((

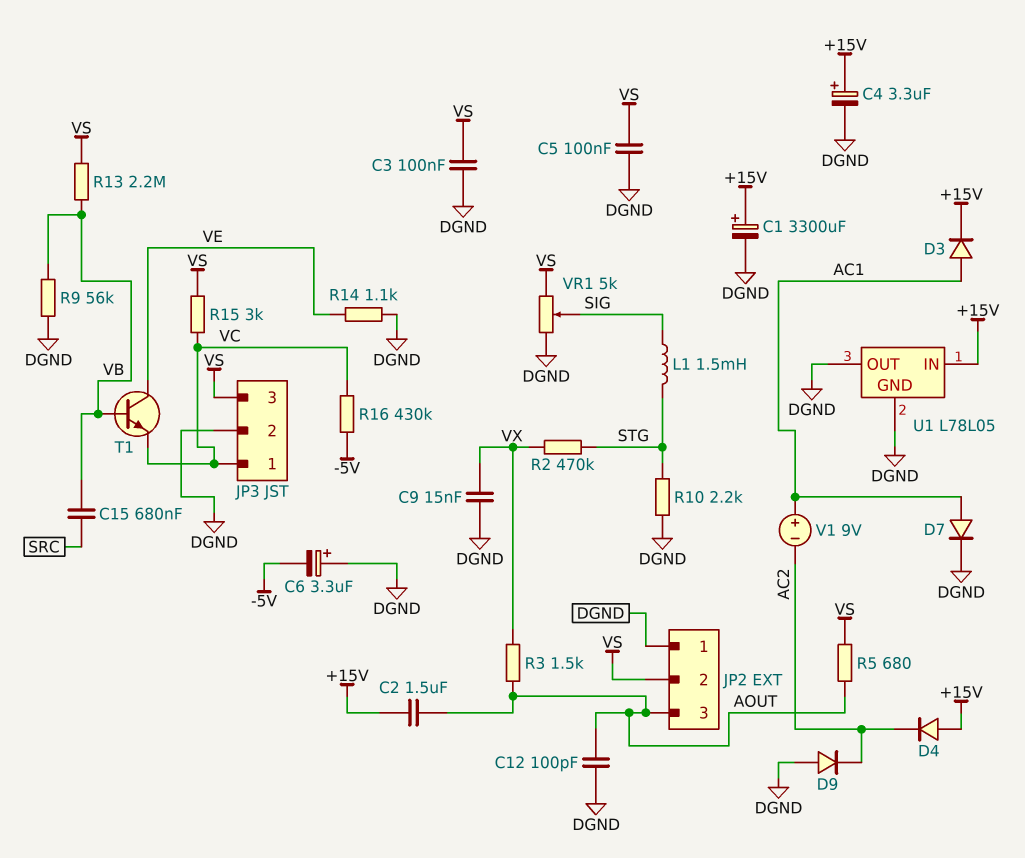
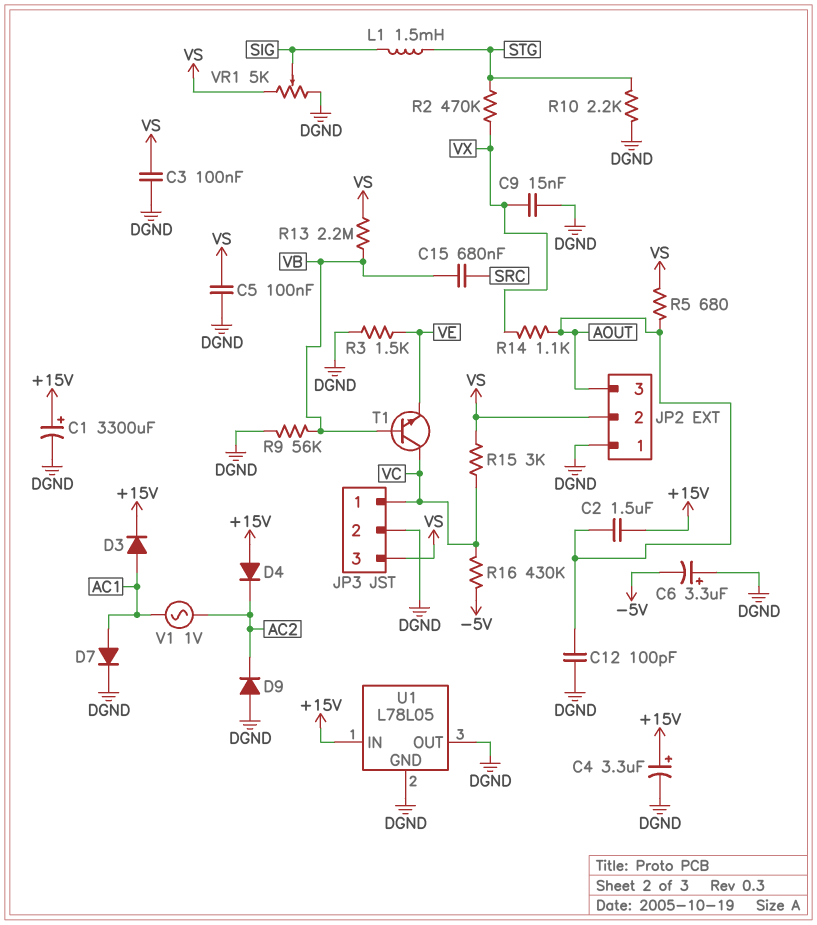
R3: 1.5k (AOUT, VX) -> 1.5k (DGND, VE)
R14: 1.1k (DGND, VE) -> 1.1k (AOUT, VX)
T1: NPN (B VB, C VE, E VC) -> NPN (B VB, C VC, E VE)
V1: 9V (plus AC1, minus AC2) -> AC 1V (AC1, AC2)

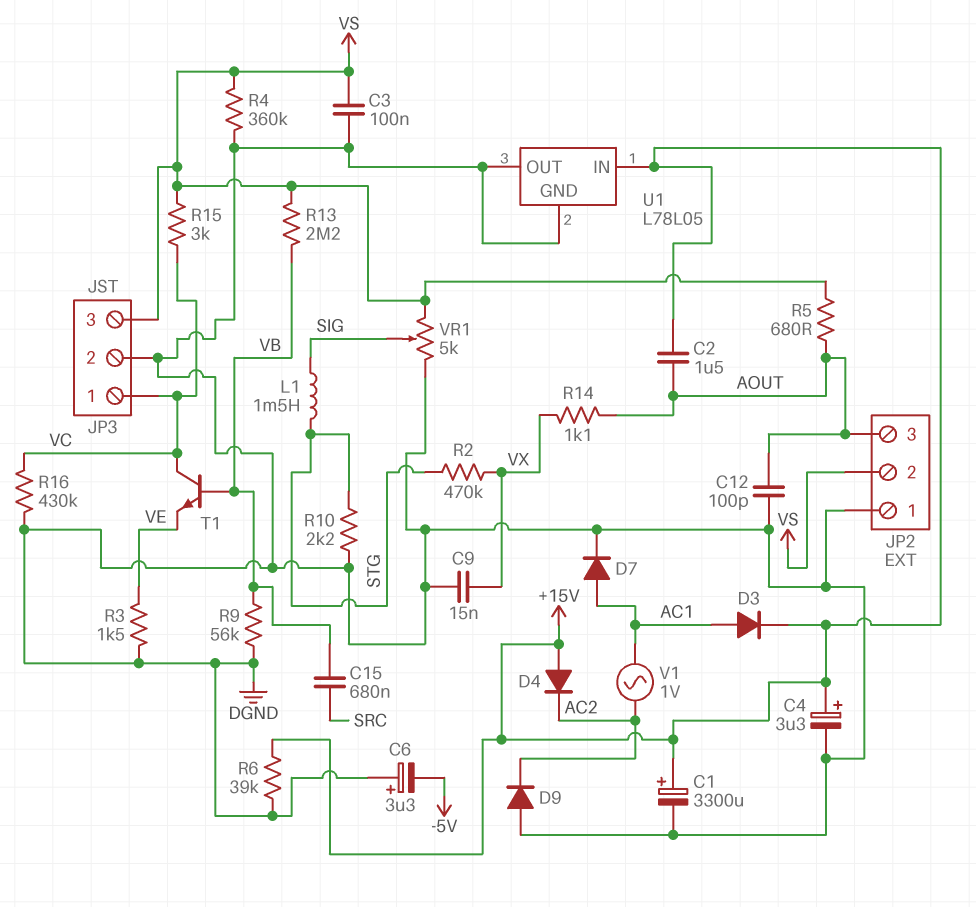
C5: 100nF (DGND, VS) -> none
R4: none -> 360k (DGND, VS)
R6: none -> 39k (+15V, DGND)
R16: 430k (-5V, VC) -> 430k (DGND, VC)

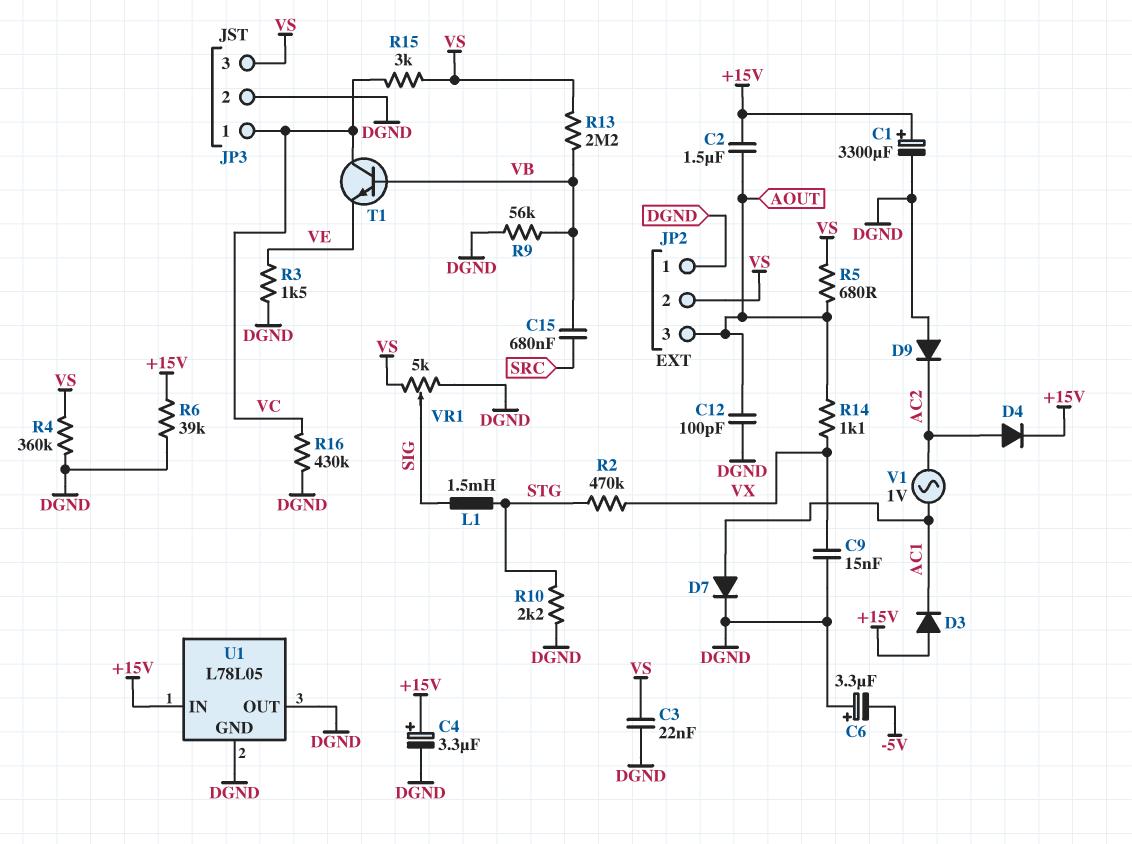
C3: 100nF (DGND, VS) -> 22nF (DGND, VS)
D3: diode (A AC1, K +15V) -> diode (A +15V, K AC1)
D4: diode (A +15V, K AC2) -> diode (A AC2, K +15V)

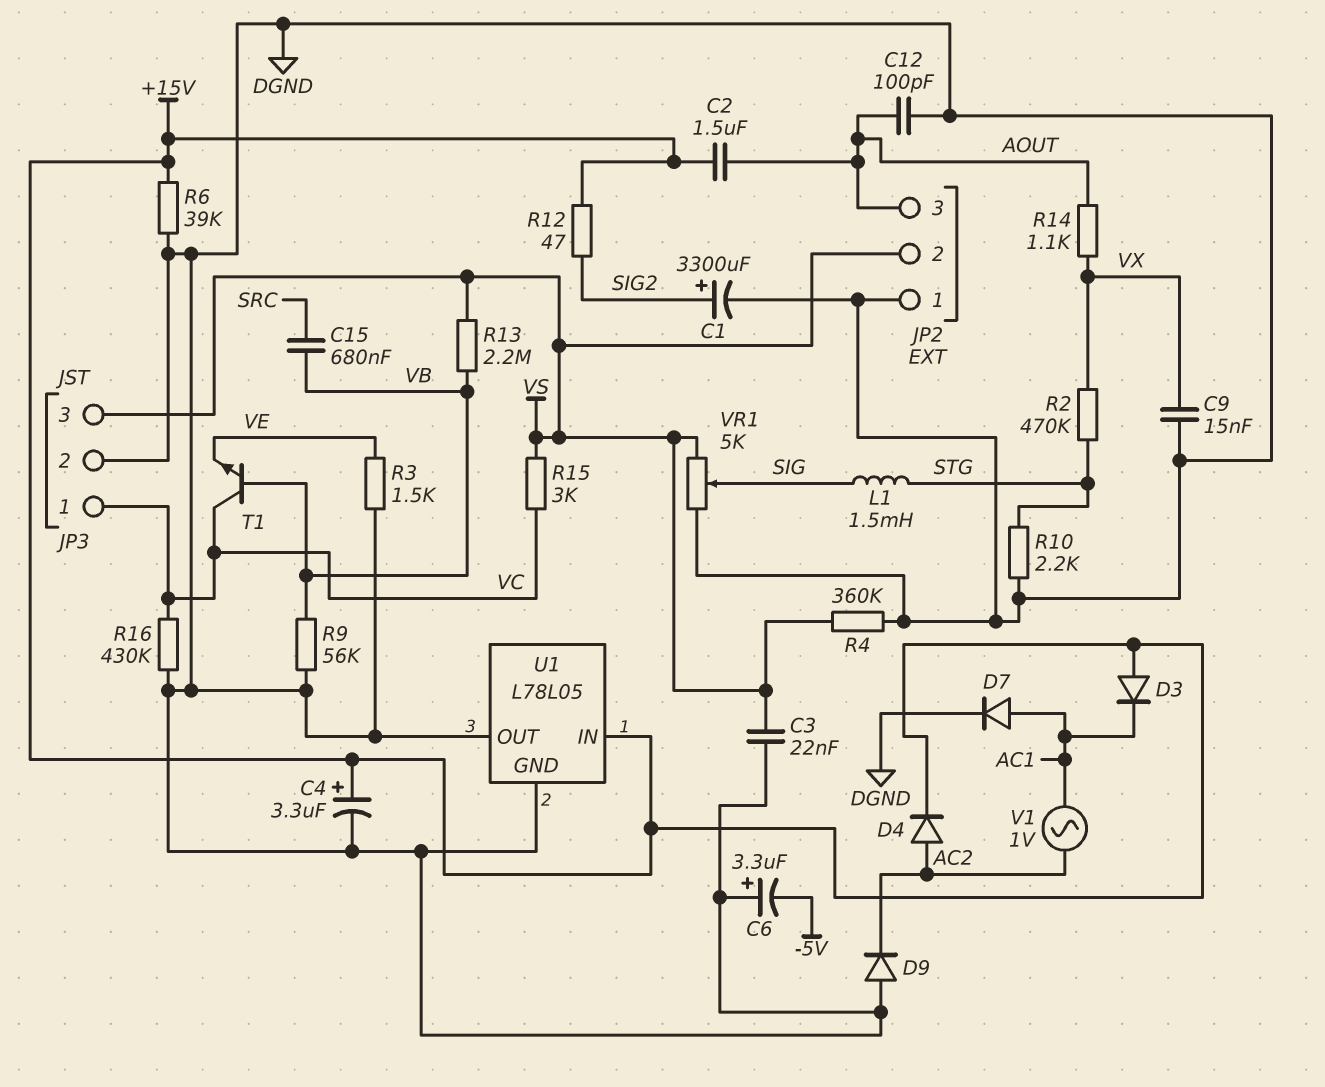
C1: 3300uF (plus +15V, minus DGND) -> 3300uF (plus SIG2, minus DGND)
R5: 680 (AOUT, VS) -> none
R12: none -> 47 (+15V, SIG2)

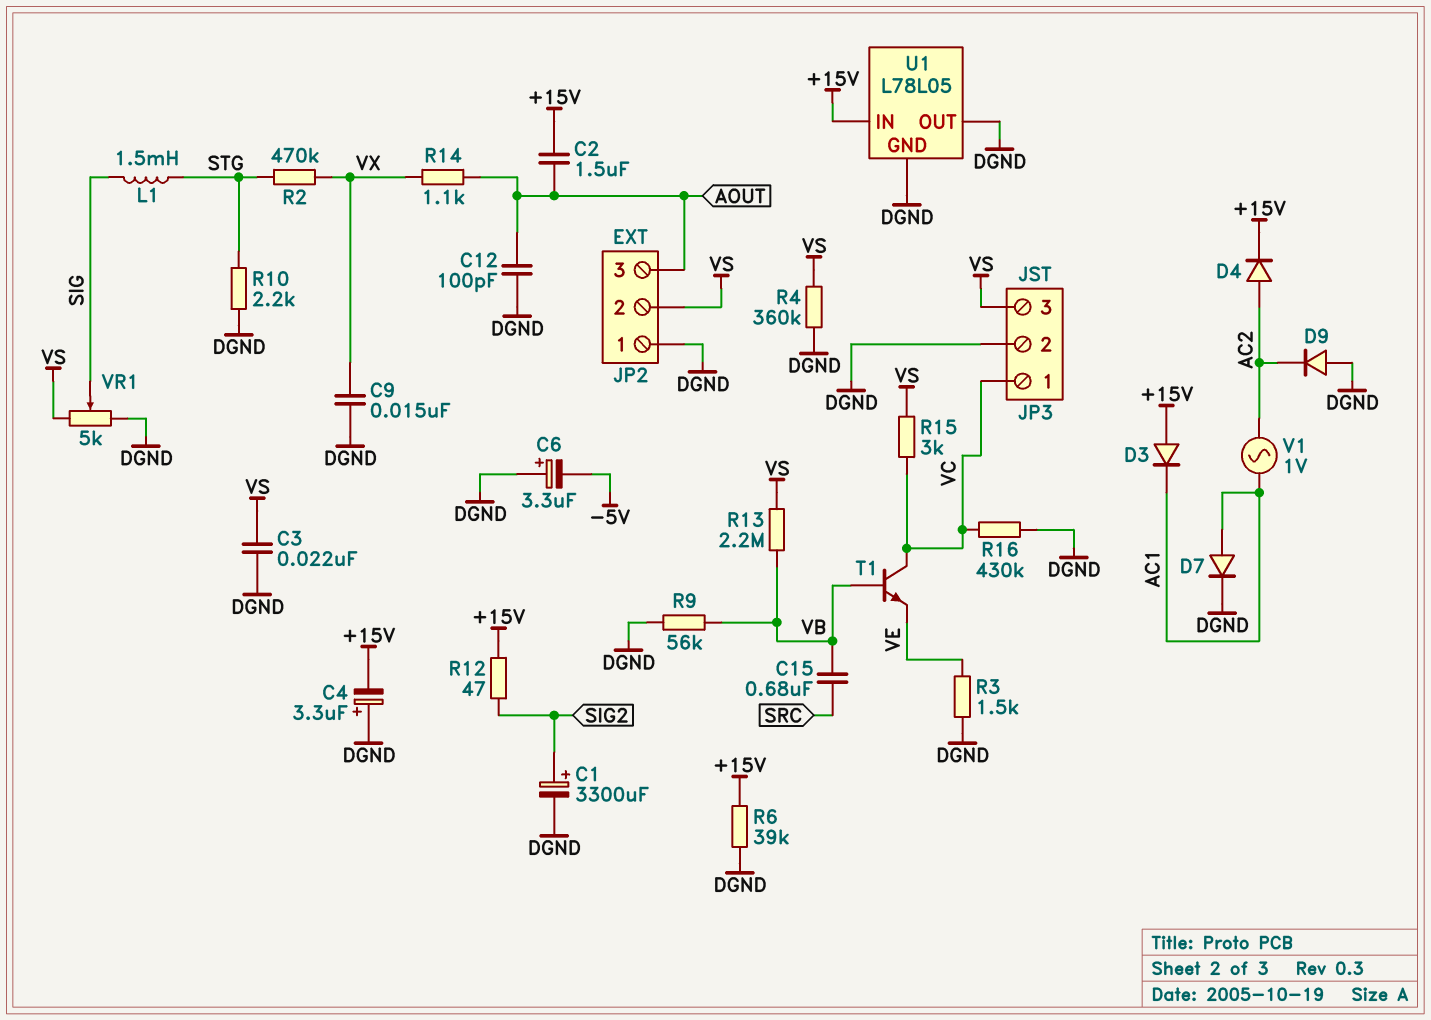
C4: 3.3uF (plus +15V, minus DGND) -> 3.3uF (plus DGND, minus +15V)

))

Without including any pictures, print each record exactly.

▶ Finished exercise
R3: 1.5k (AOUT, VX) -> 1.5k (DGND, VE)
R14: 1.1k (DGND, VE) -> 1.1k (AOUT, VX)
T1: NPN (B VB, C VE, E VC) -> NPN (B VB, C VC, E VE)
V1: 9V (plus AC1, minus AC2) -> AC 1V (AC1, AC2)

C5: 100nF (DGND, VS) -> none
R4: none -> 360k (DGND, VS)
R6: none -> 39k (+15V, DGND)
R16: 430k (-5V, VC) -> 430k (DGND, VC)

C3: 100nF (DGND, VS) -> 22nF (DGND, VS)
D3: diode (A AC1, K +15V) -> diode (A +15V, K AC1)
D4: diode (A +15V, K AC2) -> diode (A AC2, K +15V)

C1: 3300uF (plus +15V, minus DGND) -> 3300uF (plus SIG2, minus DGND)
R5: 680 (AOUT, VS) -> none
R12: none -> 47 (+15V, SIG2)

C4: 3.3uF (plus +15V, minus DGND) -> 3.3uF (plus DGND, minus +15V)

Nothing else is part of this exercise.